[[ RECORDS PROVIDED open ]]

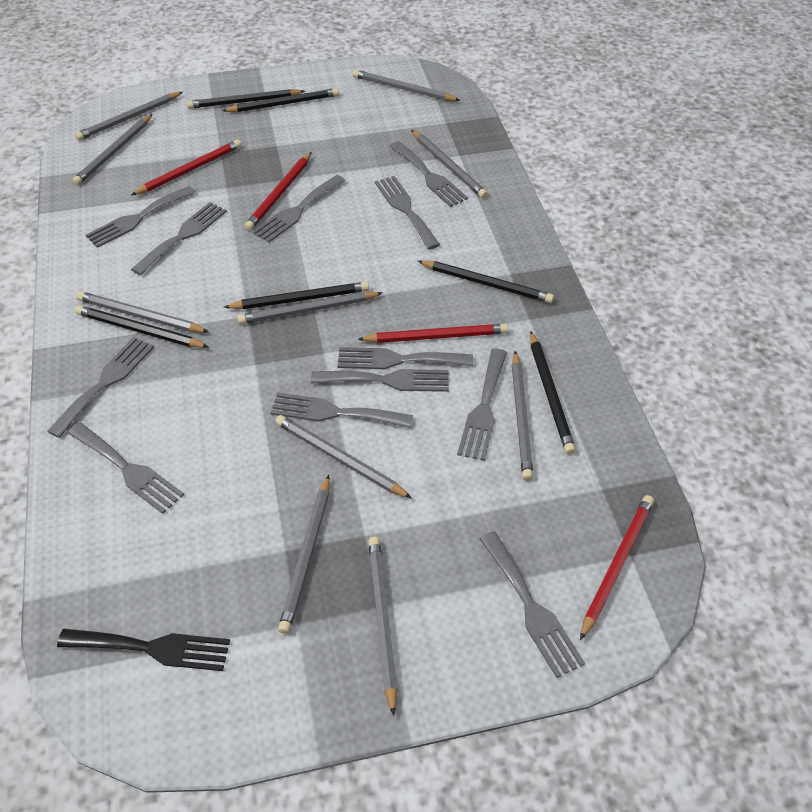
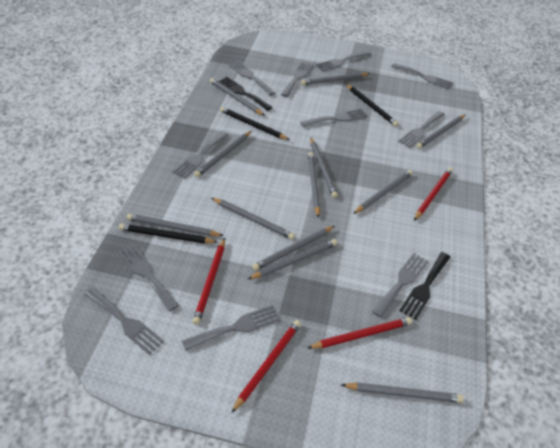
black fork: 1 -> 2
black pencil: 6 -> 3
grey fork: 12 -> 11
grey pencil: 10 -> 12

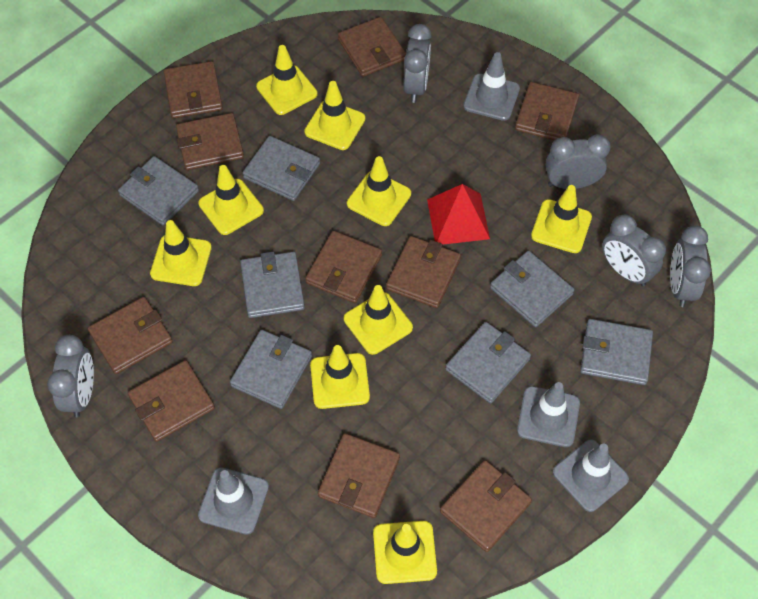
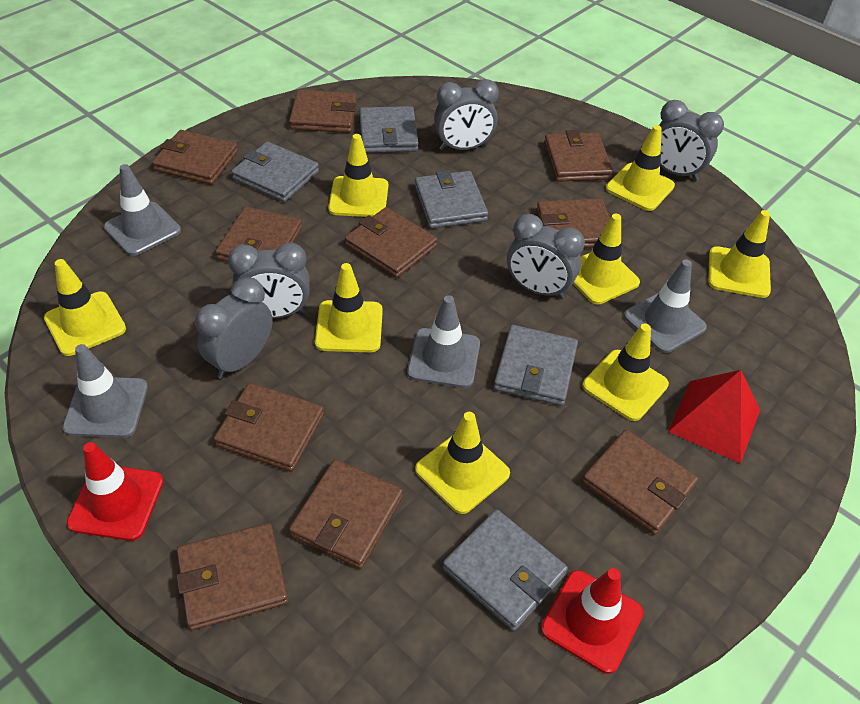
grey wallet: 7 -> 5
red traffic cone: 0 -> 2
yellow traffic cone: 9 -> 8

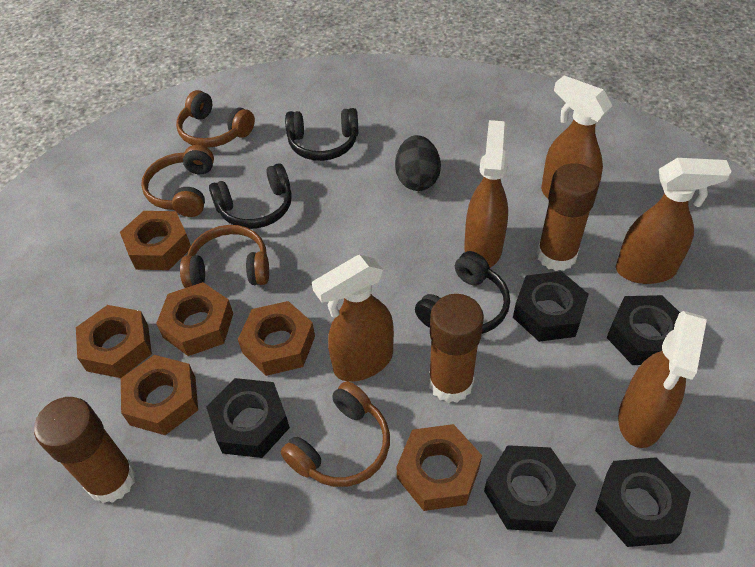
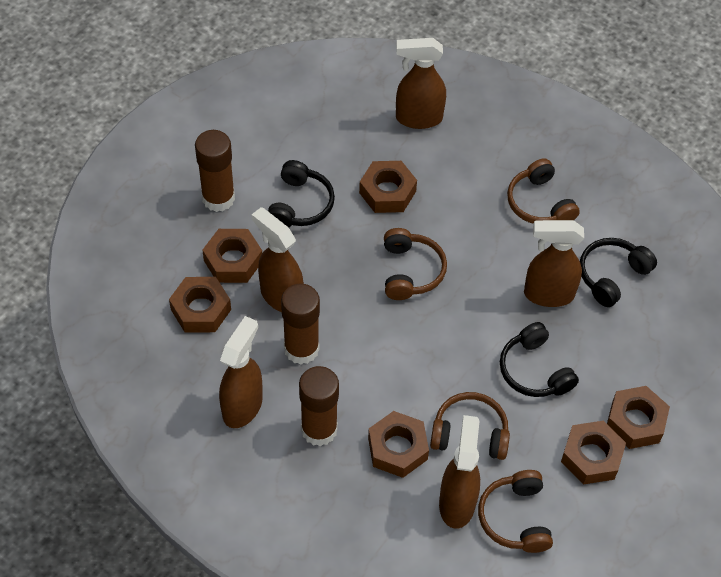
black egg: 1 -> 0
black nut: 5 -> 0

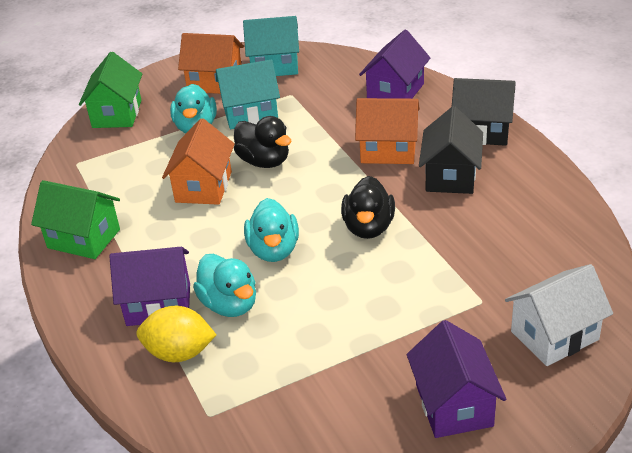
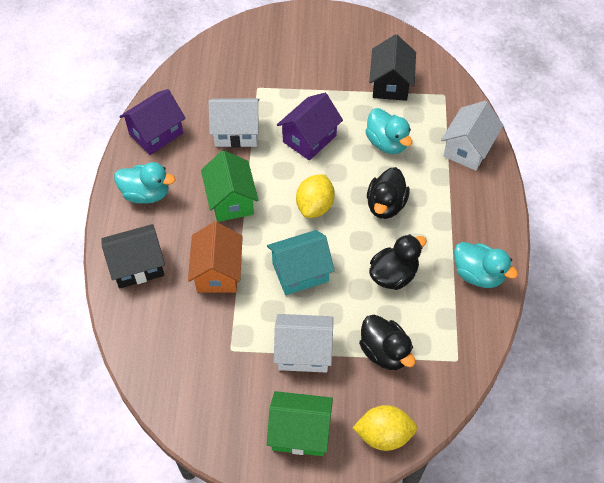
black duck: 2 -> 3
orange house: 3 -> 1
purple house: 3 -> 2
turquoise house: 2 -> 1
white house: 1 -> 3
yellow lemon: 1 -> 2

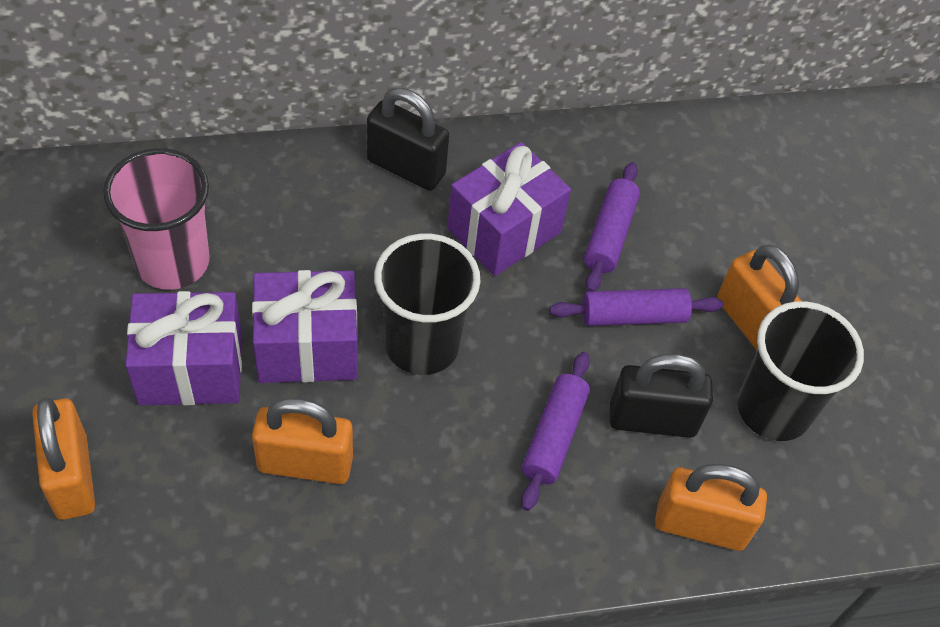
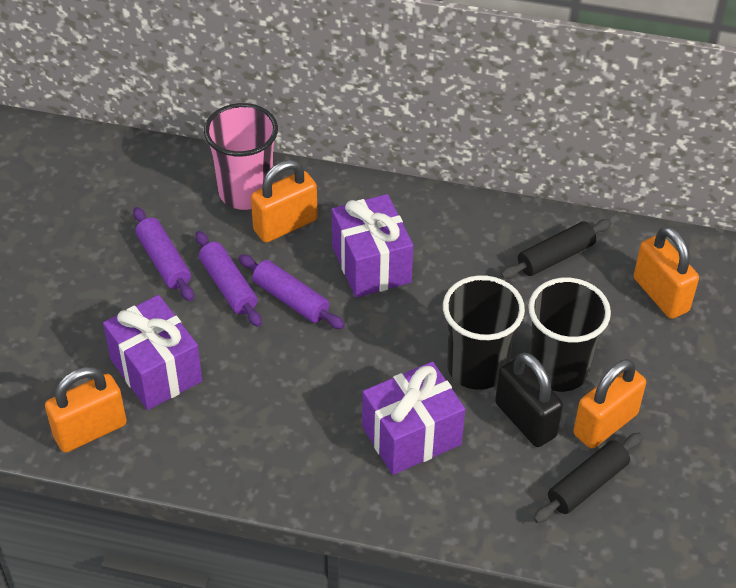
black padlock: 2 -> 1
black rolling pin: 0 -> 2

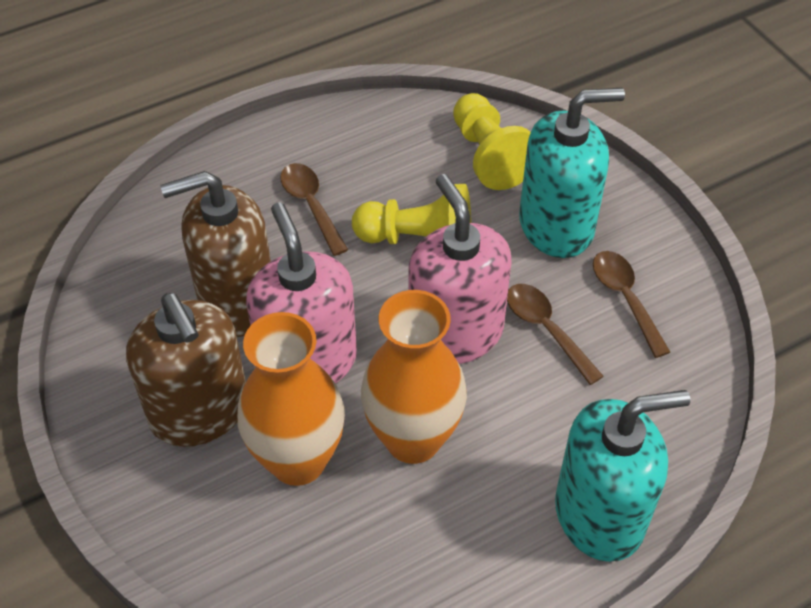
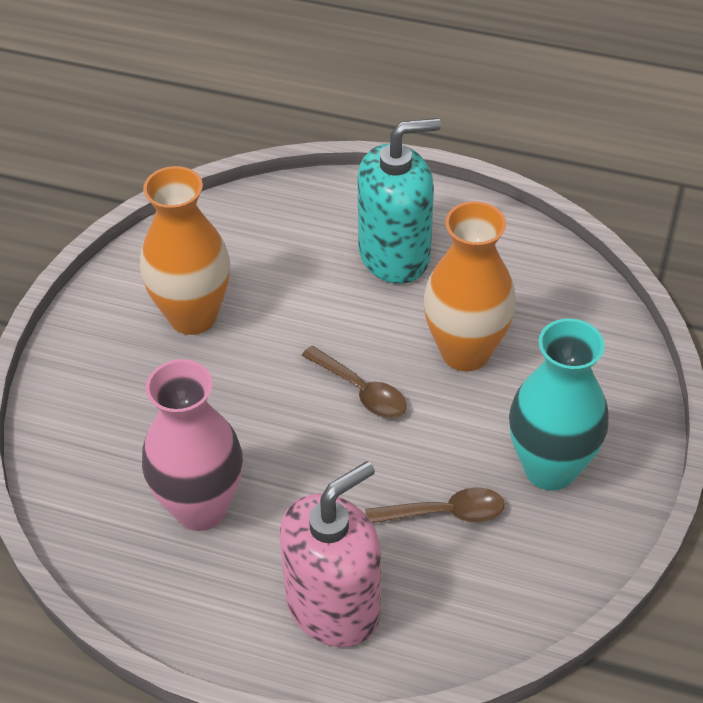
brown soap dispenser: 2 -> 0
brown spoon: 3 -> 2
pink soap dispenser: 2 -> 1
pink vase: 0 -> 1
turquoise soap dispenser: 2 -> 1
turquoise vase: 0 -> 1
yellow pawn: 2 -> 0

[[ RECORDS PROVIDED closed ]]

## DESCRIPTION OF THE TASK
Write out again, exactly as they appear above, the lines from the one containing "turquoise soap dispenser: 2 -> 1" to the final line, and only those.

## RESULT FOR THIS TASK
turquoise soap dispenser: 2 -> 1
turquoise vase: 0 -> 1
yellow pawn: 2 -> 0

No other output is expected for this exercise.